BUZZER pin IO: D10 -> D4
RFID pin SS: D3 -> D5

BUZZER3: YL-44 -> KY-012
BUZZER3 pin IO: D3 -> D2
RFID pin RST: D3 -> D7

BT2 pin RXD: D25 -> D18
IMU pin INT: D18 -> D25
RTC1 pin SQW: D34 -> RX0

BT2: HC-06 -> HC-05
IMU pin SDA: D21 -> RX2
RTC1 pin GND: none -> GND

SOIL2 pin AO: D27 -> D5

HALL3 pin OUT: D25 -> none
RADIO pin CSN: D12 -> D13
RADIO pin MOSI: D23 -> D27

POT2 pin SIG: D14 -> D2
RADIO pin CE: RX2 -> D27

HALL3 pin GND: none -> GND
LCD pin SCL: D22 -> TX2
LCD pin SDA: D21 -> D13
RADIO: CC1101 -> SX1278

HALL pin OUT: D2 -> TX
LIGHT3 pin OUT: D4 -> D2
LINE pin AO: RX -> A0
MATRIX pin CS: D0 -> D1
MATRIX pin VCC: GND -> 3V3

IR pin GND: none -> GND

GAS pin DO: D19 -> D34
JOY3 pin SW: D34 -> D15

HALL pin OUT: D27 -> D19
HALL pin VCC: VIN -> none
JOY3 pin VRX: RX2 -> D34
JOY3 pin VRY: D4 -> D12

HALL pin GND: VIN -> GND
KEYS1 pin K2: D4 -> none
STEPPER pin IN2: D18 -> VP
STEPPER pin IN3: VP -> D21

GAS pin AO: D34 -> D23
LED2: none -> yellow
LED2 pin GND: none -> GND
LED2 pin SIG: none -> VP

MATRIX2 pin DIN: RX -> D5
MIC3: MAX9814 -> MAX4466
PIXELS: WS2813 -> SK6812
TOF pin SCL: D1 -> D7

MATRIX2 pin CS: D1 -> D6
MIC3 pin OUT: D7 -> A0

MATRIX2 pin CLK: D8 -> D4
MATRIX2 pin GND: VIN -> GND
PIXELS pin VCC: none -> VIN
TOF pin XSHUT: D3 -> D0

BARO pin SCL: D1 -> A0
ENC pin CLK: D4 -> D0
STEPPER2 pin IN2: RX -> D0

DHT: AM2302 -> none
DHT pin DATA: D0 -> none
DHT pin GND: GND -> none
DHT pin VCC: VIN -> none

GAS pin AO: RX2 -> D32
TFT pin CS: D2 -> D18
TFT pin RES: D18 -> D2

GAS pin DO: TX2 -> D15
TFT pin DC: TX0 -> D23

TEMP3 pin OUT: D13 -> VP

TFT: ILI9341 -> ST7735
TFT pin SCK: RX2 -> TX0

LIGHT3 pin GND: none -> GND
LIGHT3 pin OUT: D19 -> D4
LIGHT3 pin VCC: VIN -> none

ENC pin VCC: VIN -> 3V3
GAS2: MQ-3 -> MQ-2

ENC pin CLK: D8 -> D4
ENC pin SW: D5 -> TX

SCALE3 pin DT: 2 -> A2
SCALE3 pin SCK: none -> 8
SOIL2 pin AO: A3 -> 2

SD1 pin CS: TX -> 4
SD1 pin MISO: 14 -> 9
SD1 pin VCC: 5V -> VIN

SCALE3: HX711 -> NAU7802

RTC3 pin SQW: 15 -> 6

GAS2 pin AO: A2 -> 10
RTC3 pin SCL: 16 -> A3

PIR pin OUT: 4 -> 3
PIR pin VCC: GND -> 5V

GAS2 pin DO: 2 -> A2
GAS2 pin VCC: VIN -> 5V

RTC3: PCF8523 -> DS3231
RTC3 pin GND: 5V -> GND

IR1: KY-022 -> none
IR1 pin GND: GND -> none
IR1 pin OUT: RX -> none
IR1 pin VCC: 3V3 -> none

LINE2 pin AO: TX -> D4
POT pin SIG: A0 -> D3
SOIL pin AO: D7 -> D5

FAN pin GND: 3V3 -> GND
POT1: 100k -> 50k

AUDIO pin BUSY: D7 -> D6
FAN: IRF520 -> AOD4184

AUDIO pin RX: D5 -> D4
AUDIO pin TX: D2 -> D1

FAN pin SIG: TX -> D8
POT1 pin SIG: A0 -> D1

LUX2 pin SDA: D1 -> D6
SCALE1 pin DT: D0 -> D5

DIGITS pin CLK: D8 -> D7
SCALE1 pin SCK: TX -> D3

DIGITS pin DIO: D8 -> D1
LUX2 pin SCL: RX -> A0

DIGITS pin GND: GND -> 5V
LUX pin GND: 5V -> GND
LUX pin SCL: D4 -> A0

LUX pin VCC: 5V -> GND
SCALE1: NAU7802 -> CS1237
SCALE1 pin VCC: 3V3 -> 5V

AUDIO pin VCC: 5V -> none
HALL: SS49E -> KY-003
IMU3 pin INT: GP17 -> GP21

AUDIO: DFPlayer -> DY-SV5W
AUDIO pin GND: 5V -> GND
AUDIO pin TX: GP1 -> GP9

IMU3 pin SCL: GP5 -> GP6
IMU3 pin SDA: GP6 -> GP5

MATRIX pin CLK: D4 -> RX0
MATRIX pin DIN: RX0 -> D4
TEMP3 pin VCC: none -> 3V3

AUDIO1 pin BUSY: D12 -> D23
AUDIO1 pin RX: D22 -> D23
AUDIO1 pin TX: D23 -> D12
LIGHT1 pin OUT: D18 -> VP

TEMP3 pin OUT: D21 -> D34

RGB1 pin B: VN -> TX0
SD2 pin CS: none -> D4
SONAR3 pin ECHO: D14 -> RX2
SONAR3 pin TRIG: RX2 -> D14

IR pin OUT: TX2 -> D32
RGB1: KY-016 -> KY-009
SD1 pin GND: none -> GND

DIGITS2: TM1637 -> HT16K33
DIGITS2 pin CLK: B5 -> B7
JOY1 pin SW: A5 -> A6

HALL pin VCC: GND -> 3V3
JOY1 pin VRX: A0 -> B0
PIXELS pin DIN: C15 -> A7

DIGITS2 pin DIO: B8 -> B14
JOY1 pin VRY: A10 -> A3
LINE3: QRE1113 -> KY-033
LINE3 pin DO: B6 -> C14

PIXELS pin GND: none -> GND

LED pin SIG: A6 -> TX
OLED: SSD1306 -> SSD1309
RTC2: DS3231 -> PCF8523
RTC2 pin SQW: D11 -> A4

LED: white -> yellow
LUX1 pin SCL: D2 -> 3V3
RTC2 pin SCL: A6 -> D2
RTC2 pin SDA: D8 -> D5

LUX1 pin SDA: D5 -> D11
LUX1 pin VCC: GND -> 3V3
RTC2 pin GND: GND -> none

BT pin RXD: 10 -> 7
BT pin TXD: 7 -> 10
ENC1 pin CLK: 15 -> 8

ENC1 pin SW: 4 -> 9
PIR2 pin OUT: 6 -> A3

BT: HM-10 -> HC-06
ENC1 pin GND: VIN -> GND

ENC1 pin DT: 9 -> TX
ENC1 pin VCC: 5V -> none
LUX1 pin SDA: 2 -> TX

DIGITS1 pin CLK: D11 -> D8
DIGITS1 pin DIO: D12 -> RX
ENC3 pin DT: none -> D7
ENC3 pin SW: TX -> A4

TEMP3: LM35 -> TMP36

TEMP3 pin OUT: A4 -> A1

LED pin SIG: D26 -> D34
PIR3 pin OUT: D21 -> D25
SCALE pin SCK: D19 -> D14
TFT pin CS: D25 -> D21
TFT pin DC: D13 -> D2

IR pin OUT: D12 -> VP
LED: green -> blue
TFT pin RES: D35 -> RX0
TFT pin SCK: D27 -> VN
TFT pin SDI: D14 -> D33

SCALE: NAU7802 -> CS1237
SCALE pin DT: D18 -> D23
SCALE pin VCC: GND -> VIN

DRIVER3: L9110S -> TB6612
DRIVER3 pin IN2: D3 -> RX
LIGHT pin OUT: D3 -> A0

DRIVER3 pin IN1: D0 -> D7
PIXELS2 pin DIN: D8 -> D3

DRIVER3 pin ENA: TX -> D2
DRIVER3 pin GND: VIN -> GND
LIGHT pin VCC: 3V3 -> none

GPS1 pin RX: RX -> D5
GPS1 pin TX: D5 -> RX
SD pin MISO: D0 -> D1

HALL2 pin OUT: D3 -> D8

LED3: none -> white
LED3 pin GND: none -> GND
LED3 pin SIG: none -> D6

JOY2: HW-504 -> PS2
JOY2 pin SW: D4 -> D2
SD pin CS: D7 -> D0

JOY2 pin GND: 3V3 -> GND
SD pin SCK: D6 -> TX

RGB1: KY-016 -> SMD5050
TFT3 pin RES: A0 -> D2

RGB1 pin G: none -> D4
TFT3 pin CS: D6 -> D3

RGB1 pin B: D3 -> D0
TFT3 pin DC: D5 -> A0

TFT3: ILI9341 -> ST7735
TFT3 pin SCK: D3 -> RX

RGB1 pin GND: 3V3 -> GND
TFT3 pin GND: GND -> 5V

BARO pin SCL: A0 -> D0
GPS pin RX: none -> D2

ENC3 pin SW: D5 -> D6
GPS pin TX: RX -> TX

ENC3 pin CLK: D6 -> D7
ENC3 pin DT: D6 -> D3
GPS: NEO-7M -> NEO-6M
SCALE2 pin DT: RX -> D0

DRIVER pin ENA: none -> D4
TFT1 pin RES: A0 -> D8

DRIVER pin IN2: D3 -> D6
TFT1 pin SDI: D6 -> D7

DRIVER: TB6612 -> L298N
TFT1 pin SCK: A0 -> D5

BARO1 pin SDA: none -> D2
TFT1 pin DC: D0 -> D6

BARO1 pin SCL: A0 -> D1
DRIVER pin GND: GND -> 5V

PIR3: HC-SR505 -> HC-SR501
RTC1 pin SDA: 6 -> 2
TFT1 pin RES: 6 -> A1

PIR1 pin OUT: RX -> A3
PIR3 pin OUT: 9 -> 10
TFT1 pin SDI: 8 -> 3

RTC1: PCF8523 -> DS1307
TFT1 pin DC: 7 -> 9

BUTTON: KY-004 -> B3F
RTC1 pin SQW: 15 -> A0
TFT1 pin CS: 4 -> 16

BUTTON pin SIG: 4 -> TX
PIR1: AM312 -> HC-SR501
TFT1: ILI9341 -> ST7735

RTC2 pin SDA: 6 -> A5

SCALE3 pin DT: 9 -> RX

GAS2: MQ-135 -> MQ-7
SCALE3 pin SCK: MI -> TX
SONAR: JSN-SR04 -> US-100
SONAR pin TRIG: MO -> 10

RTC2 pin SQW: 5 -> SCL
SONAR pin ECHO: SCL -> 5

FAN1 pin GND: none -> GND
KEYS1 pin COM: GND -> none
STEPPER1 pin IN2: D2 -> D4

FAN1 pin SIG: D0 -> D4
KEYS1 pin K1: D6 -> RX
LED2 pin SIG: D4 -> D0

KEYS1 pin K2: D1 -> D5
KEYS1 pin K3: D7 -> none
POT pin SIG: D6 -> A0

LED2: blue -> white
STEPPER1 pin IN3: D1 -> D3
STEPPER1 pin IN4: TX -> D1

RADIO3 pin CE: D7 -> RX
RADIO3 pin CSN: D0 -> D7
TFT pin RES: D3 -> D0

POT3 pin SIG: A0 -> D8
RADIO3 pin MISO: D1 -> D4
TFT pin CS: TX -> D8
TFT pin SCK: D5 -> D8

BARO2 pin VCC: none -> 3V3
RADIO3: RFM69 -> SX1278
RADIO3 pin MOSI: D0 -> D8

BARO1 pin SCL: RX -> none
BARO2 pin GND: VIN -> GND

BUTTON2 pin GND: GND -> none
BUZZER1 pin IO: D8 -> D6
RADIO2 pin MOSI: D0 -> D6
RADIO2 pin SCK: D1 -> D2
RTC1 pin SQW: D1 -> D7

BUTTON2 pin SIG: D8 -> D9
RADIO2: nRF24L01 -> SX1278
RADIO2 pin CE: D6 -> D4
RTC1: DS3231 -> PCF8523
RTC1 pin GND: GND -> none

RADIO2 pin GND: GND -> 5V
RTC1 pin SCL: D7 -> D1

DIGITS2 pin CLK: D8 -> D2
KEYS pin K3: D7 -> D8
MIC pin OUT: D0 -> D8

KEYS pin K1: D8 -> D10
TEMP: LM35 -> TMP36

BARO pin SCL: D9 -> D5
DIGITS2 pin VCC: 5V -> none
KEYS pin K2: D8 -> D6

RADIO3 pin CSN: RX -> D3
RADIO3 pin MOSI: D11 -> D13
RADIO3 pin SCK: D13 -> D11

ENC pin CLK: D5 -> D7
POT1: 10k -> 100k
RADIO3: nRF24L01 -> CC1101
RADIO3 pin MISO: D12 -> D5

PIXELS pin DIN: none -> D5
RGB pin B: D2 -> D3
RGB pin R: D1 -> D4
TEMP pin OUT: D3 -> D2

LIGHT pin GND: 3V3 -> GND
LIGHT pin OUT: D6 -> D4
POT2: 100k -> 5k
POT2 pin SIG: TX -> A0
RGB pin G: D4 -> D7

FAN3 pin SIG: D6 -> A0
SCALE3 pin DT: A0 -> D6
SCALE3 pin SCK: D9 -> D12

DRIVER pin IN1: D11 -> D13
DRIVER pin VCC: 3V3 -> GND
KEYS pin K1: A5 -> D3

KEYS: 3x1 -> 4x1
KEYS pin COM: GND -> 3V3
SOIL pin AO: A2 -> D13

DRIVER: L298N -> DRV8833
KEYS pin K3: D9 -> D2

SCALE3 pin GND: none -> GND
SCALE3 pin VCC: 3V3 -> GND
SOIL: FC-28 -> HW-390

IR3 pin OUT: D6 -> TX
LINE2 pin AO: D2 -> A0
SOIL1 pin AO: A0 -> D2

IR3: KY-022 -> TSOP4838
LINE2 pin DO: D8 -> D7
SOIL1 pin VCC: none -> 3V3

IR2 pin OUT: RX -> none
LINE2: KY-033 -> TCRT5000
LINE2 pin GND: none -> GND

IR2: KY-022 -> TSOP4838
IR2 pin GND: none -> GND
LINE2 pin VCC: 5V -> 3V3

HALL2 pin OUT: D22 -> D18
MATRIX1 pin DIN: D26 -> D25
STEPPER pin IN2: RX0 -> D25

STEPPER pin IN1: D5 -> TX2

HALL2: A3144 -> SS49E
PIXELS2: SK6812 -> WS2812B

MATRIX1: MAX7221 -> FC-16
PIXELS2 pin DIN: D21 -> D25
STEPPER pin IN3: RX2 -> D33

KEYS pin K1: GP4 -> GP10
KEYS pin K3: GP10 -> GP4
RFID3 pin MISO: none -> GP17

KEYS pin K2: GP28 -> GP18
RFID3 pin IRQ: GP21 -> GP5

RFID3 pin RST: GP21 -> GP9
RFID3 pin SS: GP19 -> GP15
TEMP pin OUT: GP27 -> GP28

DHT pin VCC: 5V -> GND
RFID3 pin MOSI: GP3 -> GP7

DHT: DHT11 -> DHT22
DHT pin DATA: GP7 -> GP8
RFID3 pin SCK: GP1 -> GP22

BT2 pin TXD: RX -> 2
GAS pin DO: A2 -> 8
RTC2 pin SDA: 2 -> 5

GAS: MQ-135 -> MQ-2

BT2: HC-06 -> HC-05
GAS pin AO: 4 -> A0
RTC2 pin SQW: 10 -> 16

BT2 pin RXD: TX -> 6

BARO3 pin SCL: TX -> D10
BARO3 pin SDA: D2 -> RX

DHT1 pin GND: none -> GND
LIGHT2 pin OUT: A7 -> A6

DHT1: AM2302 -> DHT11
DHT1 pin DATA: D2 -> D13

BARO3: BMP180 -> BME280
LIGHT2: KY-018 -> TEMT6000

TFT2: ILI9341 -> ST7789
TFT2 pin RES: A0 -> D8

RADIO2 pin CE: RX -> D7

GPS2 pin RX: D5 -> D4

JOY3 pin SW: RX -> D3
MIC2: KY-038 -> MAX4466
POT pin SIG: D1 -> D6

- Task instructions -
Copy each line from the entries above that has the word "MOSI" in it.

- Written solution -
RADIO pin MOSI: D23 -> D27
RADIO3 pin MOSI: D0 -> D8
RADIO2 pin MOSI: D0 -> D6
RADIO3 pin MOSI: D11 -> D13
RFID3 pin MOSI: GP3 -> GP7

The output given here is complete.